— WORK TO COMPLETE —
Which lines of the entries below run from the one holding "type=recolor; before=white bowling" to the one holding "type=insert; after=red trophy; pos2=205,167", inclusive? Set down exactly those lines and no others.

— GIVEN ENTRIES —

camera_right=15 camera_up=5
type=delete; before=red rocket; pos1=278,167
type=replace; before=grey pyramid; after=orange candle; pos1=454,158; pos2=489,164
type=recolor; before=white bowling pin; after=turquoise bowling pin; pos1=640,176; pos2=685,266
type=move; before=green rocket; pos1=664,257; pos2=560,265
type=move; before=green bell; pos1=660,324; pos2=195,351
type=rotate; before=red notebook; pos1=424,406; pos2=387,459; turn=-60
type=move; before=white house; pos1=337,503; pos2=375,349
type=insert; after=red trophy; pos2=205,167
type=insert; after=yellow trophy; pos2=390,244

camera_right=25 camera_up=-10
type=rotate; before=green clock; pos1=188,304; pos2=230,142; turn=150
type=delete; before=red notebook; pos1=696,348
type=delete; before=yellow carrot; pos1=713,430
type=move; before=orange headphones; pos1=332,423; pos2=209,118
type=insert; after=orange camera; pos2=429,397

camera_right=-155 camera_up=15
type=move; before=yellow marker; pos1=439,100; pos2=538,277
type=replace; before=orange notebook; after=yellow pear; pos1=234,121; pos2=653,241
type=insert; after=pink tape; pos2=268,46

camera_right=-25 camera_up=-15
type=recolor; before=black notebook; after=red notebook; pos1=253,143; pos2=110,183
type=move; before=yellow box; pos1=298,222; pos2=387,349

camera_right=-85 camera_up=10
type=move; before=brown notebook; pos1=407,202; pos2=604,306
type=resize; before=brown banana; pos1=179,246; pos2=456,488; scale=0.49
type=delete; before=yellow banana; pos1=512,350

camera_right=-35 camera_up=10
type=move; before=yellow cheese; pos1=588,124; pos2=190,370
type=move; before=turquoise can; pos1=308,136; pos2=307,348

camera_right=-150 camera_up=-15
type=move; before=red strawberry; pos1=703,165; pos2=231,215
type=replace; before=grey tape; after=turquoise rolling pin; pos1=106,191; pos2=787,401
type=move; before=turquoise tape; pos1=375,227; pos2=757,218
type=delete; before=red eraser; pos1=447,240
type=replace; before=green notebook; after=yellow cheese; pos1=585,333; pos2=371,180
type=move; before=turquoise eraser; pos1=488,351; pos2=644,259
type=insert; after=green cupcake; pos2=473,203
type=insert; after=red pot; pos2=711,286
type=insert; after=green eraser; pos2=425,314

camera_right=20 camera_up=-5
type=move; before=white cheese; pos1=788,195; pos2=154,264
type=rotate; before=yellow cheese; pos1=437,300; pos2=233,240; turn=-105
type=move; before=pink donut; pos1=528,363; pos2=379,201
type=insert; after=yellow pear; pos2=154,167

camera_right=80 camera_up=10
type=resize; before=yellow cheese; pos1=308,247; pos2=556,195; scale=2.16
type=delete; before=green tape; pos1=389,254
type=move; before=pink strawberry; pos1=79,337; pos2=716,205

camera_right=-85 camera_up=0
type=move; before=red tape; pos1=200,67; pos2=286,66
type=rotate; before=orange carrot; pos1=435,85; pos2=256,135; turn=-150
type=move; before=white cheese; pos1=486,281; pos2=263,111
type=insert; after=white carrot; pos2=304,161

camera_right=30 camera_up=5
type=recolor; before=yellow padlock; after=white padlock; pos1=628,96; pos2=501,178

— RESULT OF THIS EXERCISE —
type=recolor; before=white bowling pin; after=turquoise bowling pin; pos1=640,176; pos2=685,266
type=move; before=green rocket; pos1=664,257; pos2=560,265
type=move; before=green bell; pos1=660,324; pos2=195,351
type=rotate; before=red notebook; pos1=424,406; pos2=387,459; turn=-60
type=move; before=white house; pos1=337,503; pos2=375,349
type=insert; after=red trophy; pos2=205,167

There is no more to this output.